## Provided records
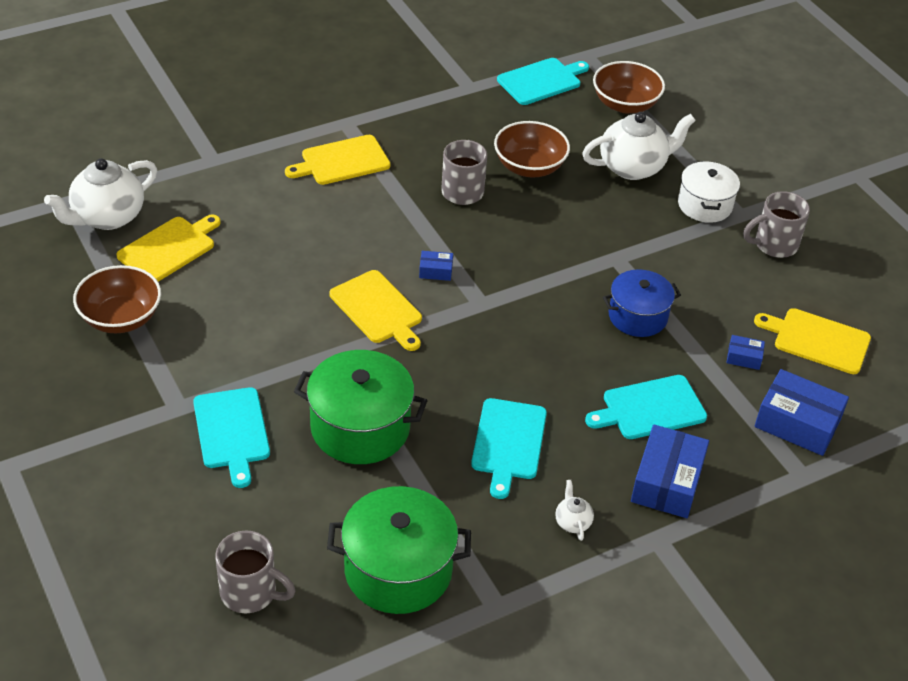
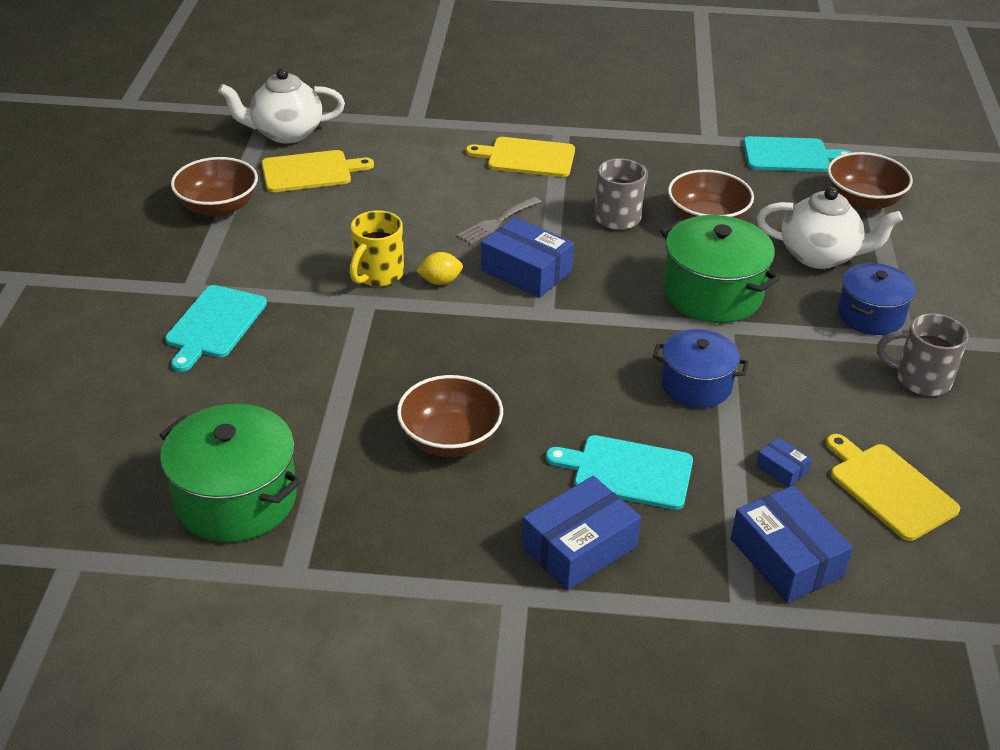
camera: 35 degrees right, 5 degrees down
grey mug [215,530,295,613] -> none
green pot [294,350,427,464] -> green pot moved to [660,215,780,323]
yellow cutting board [330,270,422,351] -> yellow lemon [416,252,463,285]
blue box [419,251,453,281] -> blue box [481,217,574,298], size x2.10
turquoise cutting board [471,398,547,499] -> brown bowl [397,375,503,457]
white teapot [555,480,594,541] -> none
white pot [678,161,740,223] -> blue pot [838,263,916,335]
none -> yellow mug [350,210,404,287]
none -> grey fork [457,197,541,245]

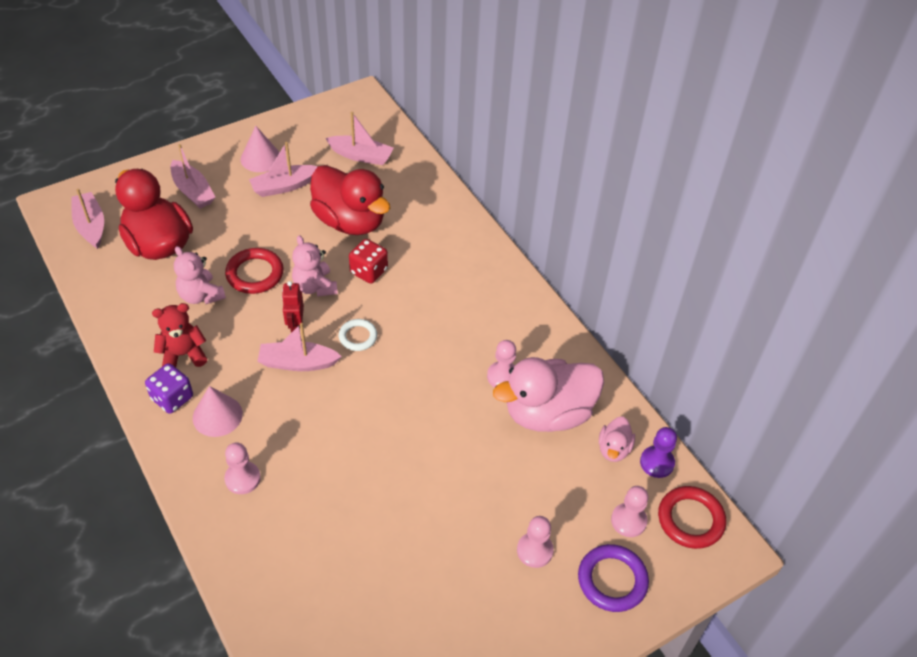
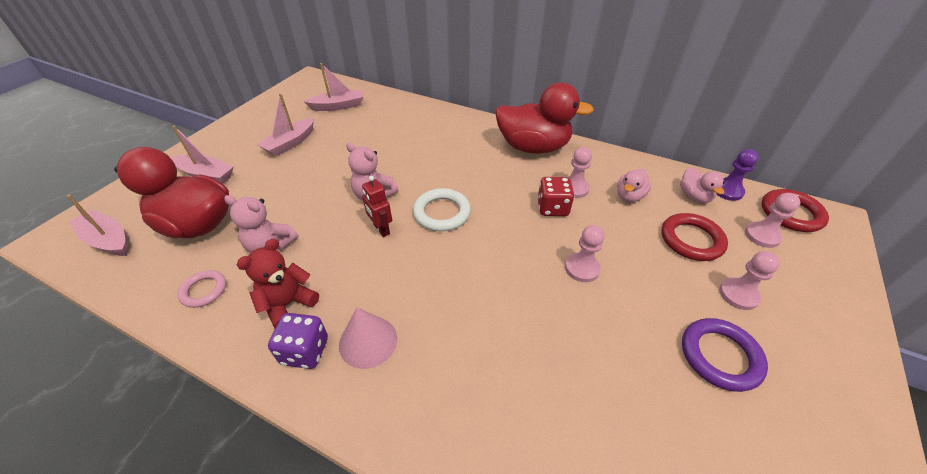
camera: 30 degrees left, 5 degrees down
pink pawn [224,443,261,494] -> pink pawn moved to [565,225,605,282]
red ring [225,248,284,294] -> red ring moved to [661,213,728,261]
pink cone [241,126,280,172] -> none
pink boat [257,323,342,371] -> none
red duck [310,165,390,235] -> red duck moved to [495,82,594,154]
white ring [339,319,377,351] -> white ring [413,188,471,231], size x1.55
red dice [349,239,388,284] -> red dice moved to [537,177,575,216]
pink duck [493,357,604,432] -> pink duck [617,169,652,202], size x0.47
purple ring [578,544,649,612] -> purple ring moved to [682,318,768,392]
none -> pink ring [178,270,226,308]

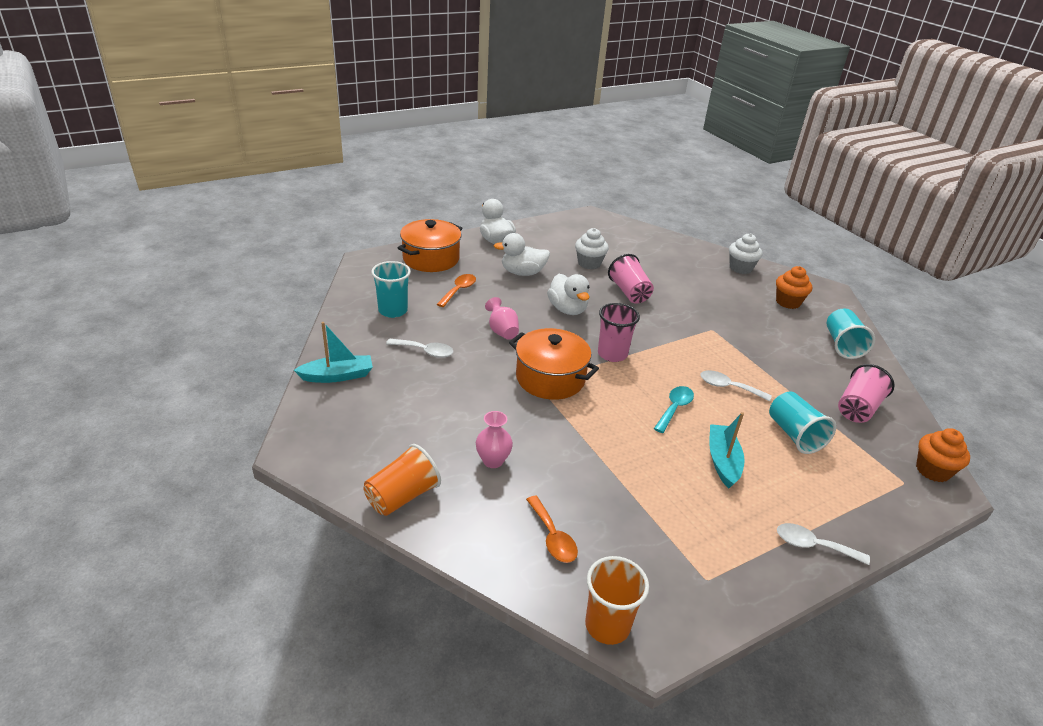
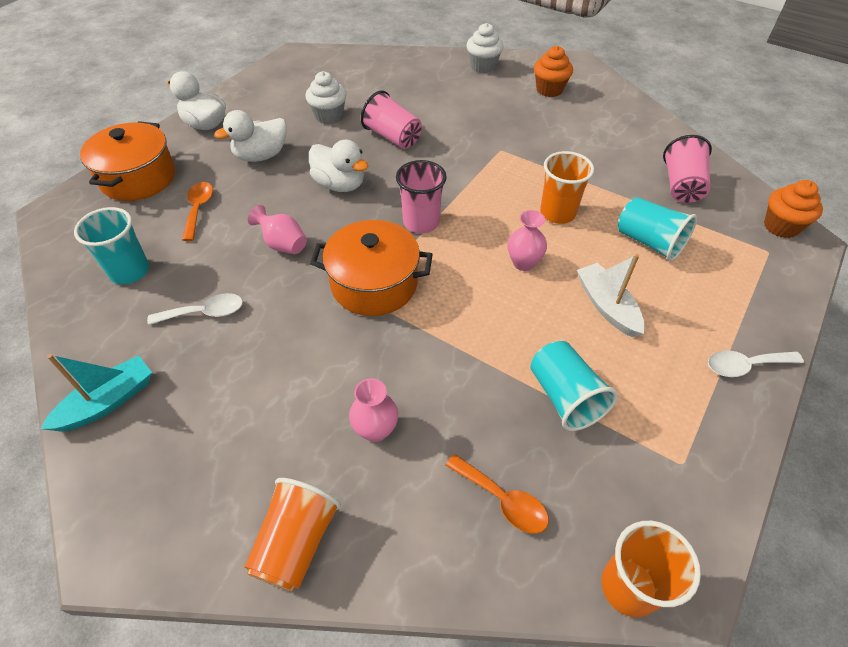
camera: 25 degrees left, 15 degrees up
turquoise spoon [654,386,694,433] -> pink vase [508,210,547,271]
white spoon [700,370,772,402] -> orange cup [540,151,594,224]
turquoise boat [709,412,745,488] -> white boat [577,254,645,337]
turquoise cup [827,308,875,359] -> turquoise cup moved to [530,341,618,431]

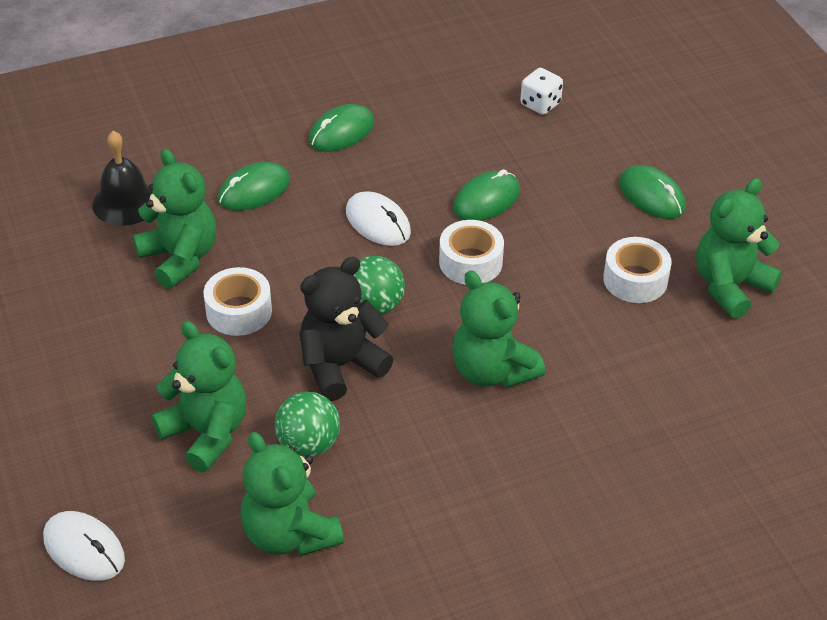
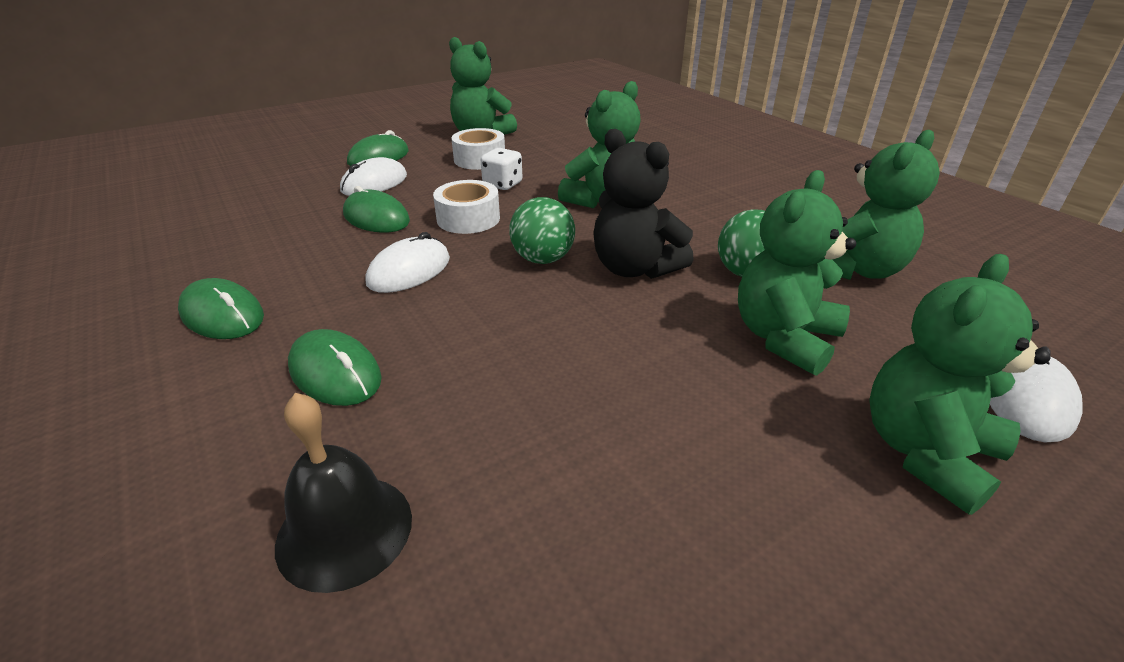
camera: 100 degrees left, 10 degrees down
green teddy bear [133,149,216,289] -> green teddy bear moved to [869,254,1050,515]
white tape [204,267,272,336] -> none
white dice [520,68,563,115] -> white dice moved to [481,148,522,190]
none -> white mouse [340,157,407,196]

## Action item
Above are the lines; repeat exactly the ones from the line containing "red ring [225,248,284,294]" down to the line containing "white ring [339,319,377,351]", both inclusive.

## Exercise answer
red ring [225,248,284,294] -> red ring moved to [661,213,728,261]
pink cone [241,126,280,172] -> none
pink boat [257,323,342,371] -> none
red duck [310,165,390,235] -> red duck moved to [495,82,594,154]
white ring [339,319,377,351] -> white ring [413,188,471,231], size x1.55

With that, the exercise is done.